GIVEN INFORMATION —
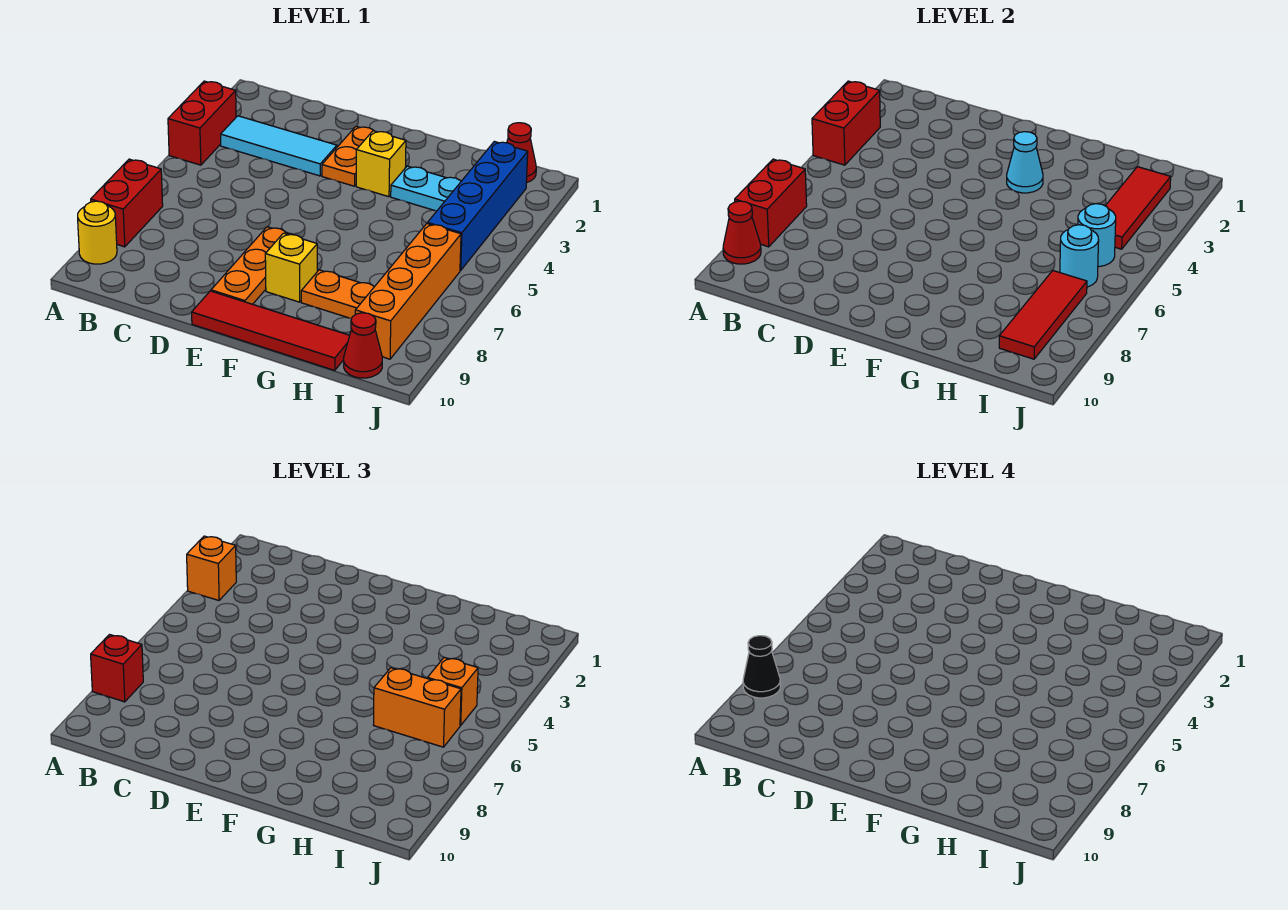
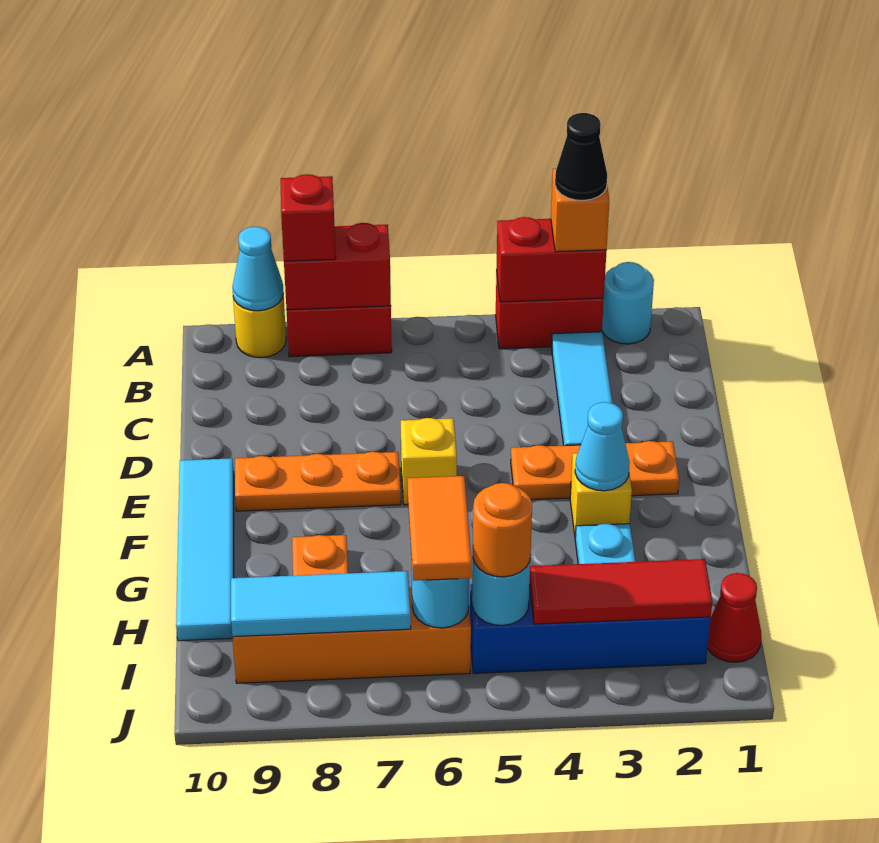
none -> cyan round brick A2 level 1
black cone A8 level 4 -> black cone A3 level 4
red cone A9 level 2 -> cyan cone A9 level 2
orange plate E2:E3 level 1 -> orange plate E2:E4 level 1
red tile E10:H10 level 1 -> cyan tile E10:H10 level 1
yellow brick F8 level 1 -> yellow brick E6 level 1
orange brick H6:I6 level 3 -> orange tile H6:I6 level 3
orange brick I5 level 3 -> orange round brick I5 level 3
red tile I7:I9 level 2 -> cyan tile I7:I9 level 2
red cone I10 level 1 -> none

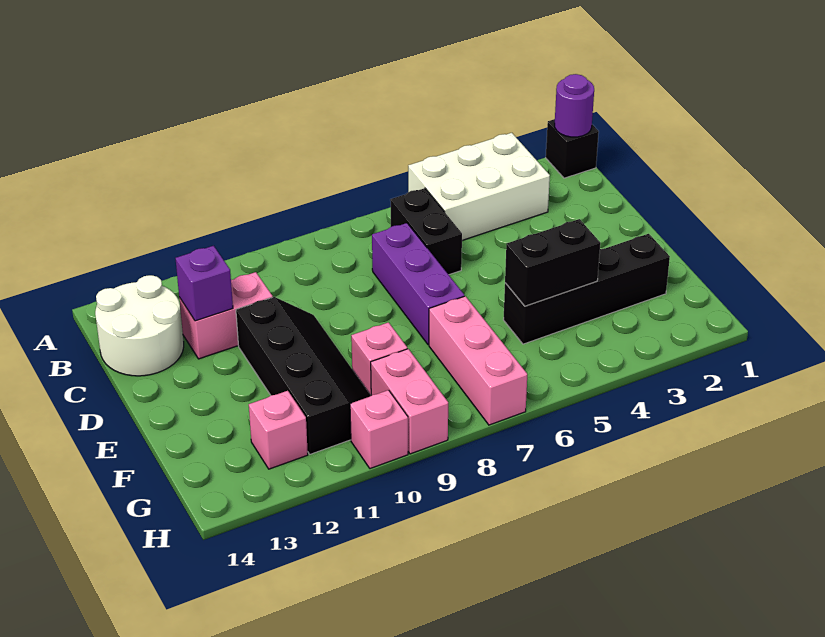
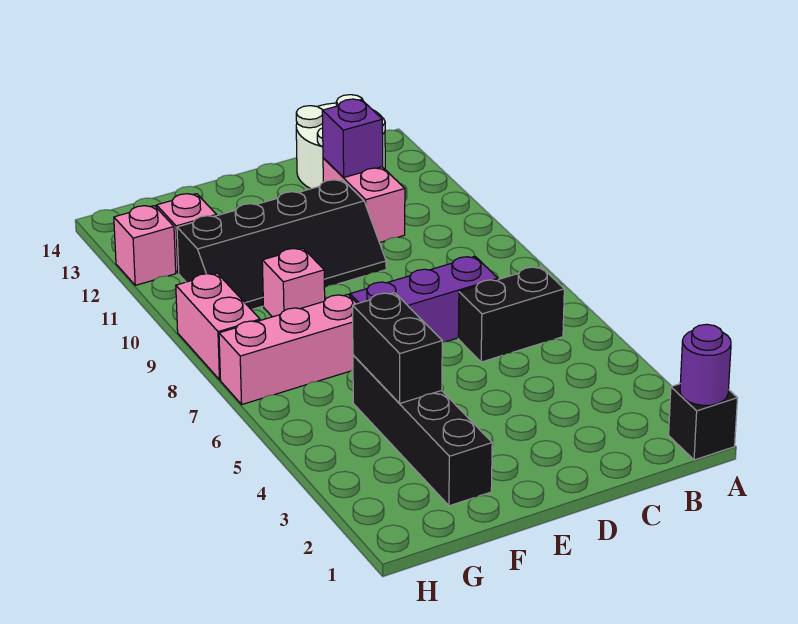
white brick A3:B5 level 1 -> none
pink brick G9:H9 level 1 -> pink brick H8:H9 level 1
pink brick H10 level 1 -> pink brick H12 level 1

WORK ORDER —
The line containing "red cone I10 level 1 -> none" marks the end: copy exactly every line from the start of the records up to and including it, leaving out the pictures.

RESULT OF THIS TASK —
none -> cyan round brick A2 level 1
black cone A8 level 4 -> black cone A3 level 4
red cone A9 level 2 -> cyan cone A9 level 2
orange plate E2:E3 level 1 -> orange plate E2:E4 level 1
red tile E10:H10 level 1 -> cyan tile E10:H10 level 1
yellow brick F8 level 1 -> yellow brick E6 level 1
orange brick H6:I6 level 3 -> orange tile H6:I6 level 3
orange brick I5 level 3 -> orange round brick I5 level 3
red tile I7:I9 level 2 -> cyan tile I7:I9 level 2
red cone I10 level 1 -> none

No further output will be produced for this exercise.